YOUR OBJECTIVE
Your task is to repeat exactly the lines below between the line holding "camera: 140 degrees right, 5 degrees up" and the line holding "red plate [328,673,496,790]", inclusive, and only those.

DATASET CONTENT
------
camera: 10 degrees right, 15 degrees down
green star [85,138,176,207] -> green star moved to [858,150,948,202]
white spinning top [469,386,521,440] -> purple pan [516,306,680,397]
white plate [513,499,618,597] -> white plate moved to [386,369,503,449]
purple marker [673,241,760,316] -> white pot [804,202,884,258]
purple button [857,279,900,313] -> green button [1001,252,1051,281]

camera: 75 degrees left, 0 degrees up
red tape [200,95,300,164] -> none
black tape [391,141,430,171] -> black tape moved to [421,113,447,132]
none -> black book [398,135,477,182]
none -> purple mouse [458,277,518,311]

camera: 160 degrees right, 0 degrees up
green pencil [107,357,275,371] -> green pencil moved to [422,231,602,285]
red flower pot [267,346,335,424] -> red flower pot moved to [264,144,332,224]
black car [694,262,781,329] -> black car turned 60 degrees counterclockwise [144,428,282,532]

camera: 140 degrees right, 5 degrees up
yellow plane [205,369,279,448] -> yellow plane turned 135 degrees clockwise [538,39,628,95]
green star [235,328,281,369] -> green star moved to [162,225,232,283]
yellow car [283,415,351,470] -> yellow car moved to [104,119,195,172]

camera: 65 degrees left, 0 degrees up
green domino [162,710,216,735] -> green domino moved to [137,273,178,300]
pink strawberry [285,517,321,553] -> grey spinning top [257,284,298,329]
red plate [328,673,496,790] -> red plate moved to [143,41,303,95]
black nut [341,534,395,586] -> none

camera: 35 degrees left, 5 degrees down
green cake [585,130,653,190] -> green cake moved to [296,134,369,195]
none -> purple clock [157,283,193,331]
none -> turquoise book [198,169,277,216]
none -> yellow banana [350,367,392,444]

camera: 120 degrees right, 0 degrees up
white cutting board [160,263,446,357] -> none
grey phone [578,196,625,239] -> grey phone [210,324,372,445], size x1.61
------
SOLUTION TO THIS TASK
camera: 140 degrees right, 5 degrees up
yellow plane [205,369,279,448] -> yellow plane turned 135 degrees clockwise [538,39,628,95]
green star [235,328,281,369] -> green star moved to [162,225,232,283]
yellow car [283,415,351,470] -> yellow car moved to [104,119,195,172]

camera: 65 degrees left, 0 degrees up
green domino [162,710,216,735] -> green domino moved to [137,273,178,300]
pink strawberry [285,517,321,553] -> grey spinning top [257,284,298,329]
red plate [328,673,496,790] -> red plate moved to [143,41,303,95]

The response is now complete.